+++ The data +++
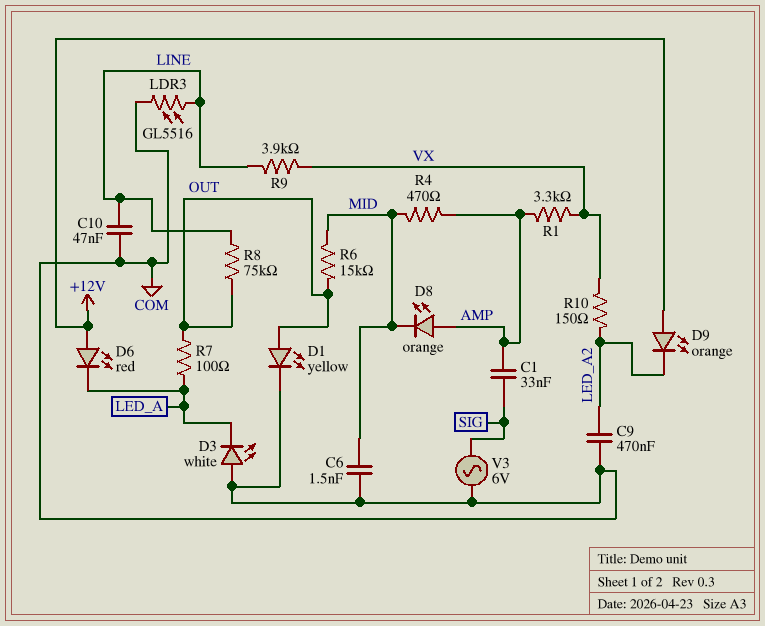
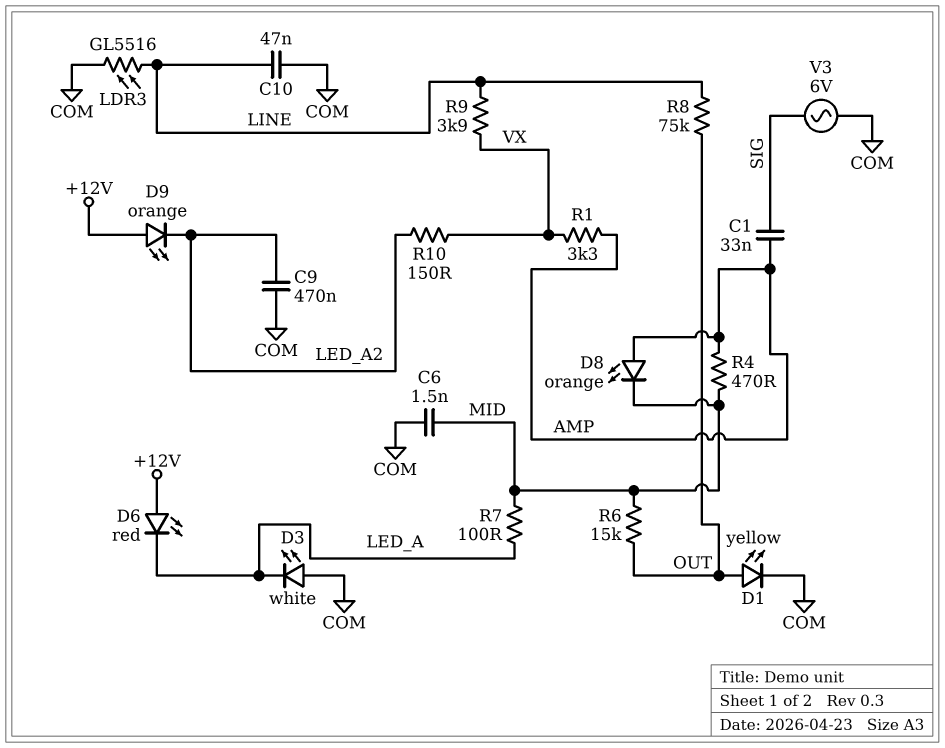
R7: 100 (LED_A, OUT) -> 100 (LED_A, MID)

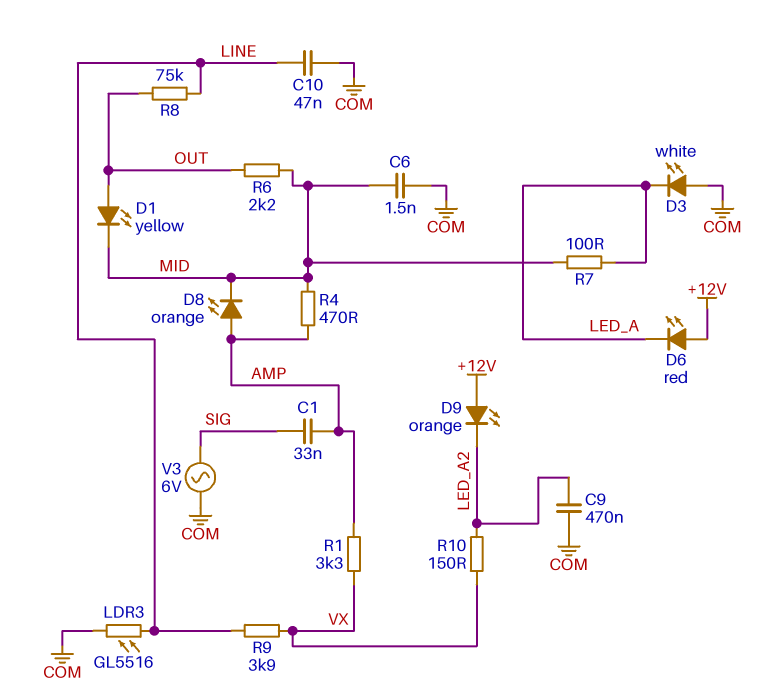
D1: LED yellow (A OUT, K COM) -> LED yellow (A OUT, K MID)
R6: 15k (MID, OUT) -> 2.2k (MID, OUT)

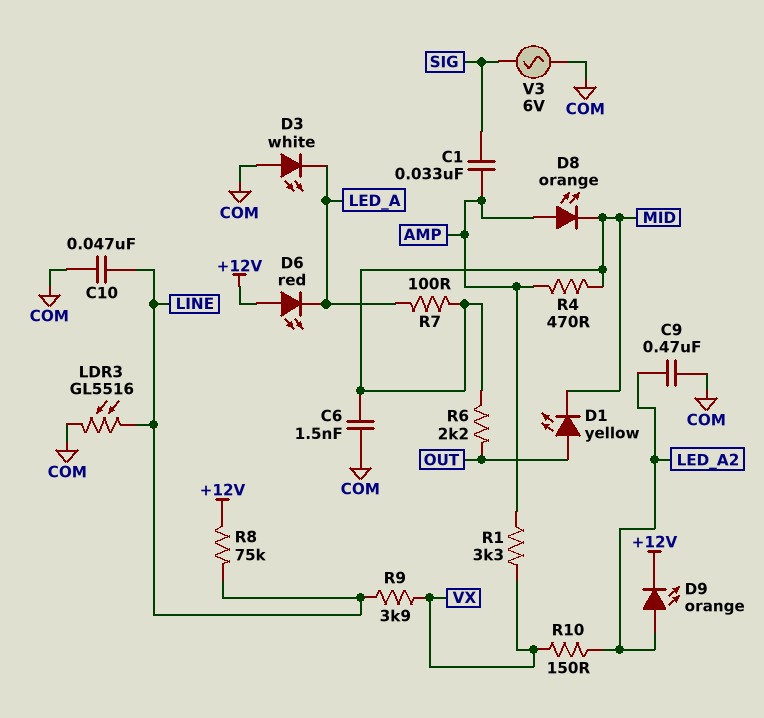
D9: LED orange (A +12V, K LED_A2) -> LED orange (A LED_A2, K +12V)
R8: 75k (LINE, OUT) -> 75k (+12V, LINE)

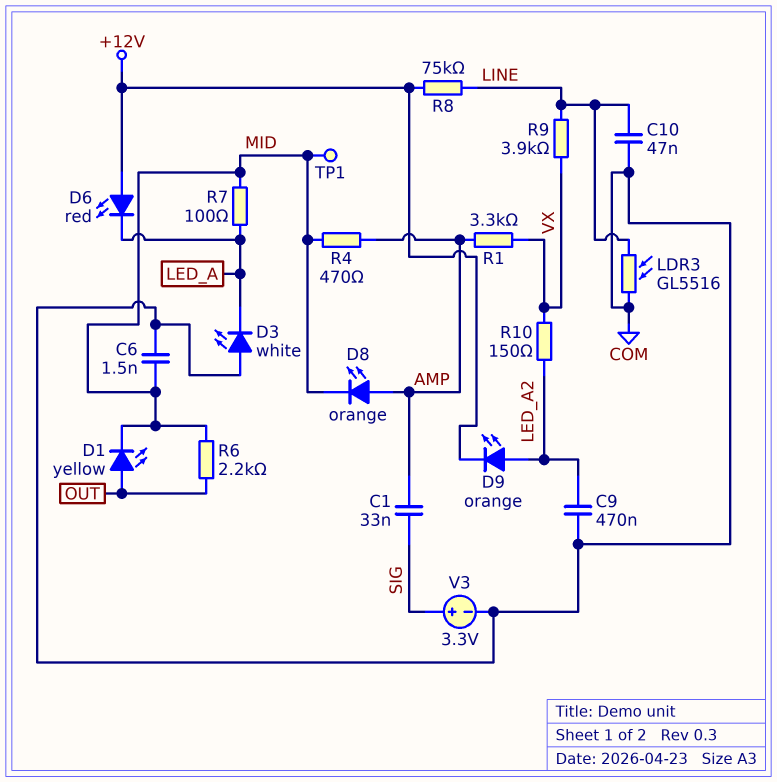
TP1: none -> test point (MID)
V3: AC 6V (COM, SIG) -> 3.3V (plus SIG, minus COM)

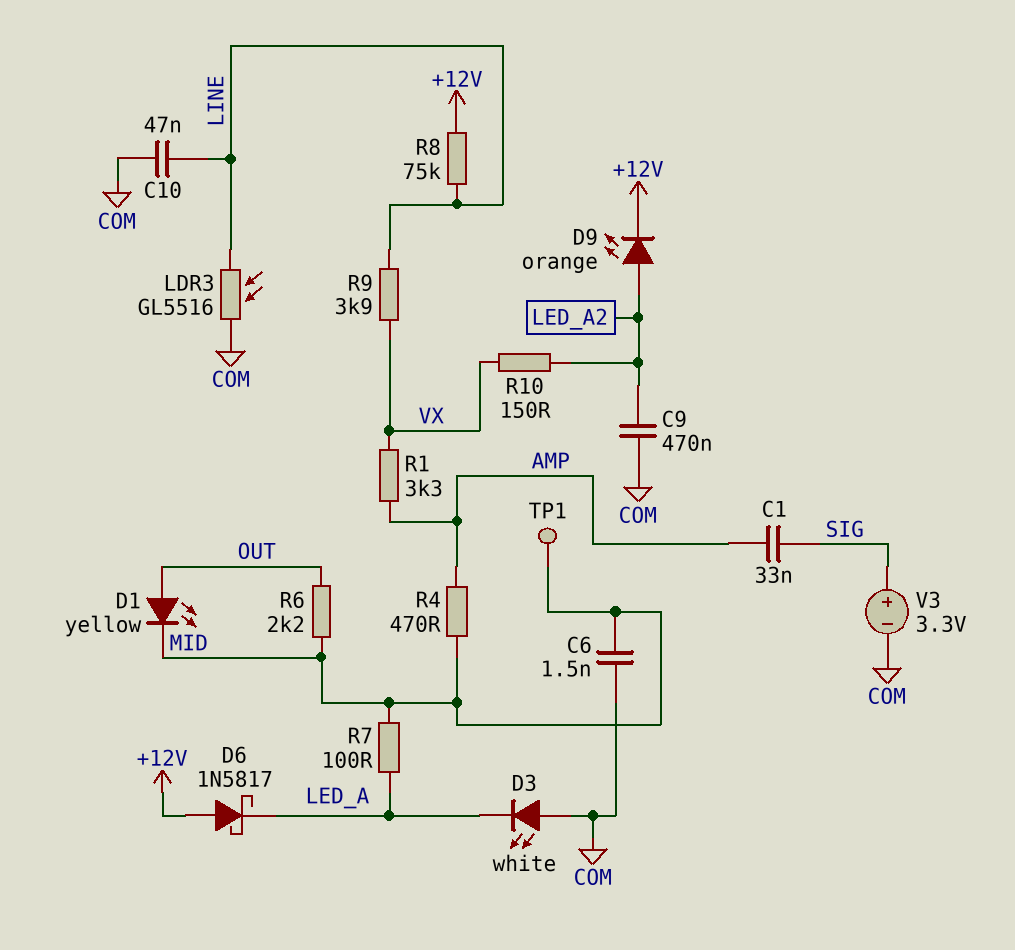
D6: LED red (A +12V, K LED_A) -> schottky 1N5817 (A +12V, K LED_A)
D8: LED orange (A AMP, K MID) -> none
+++
+++ The data +++
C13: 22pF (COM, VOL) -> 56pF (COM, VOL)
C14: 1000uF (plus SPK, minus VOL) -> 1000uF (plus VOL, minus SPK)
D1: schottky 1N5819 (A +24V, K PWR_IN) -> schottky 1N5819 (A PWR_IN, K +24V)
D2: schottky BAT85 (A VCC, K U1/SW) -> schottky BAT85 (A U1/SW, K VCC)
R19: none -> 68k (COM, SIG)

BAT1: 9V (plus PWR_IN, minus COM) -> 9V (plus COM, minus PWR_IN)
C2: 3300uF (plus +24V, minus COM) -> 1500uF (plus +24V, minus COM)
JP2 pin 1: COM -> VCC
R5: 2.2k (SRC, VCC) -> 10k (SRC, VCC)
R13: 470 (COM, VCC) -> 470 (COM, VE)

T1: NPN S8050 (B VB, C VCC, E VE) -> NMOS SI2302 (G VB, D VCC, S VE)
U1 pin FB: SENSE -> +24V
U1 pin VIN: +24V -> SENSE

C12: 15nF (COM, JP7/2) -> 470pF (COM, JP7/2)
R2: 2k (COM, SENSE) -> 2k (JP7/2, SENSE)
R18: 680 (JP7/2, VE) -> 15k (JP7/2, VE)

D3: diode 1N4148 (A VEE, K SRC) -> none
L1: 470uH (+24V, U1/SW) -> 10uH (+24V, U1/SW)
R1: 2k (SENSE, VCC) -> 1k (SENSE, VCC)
+++
*Required work:* Read through the material above, and whenever a line contains "orange", copy it.

*Written response:*
D9: LED orange (A +12V, K LED_A2) -> LED orange (A LED_A2, K +12V)
D8: LED orange (A AMP, K MID) -> none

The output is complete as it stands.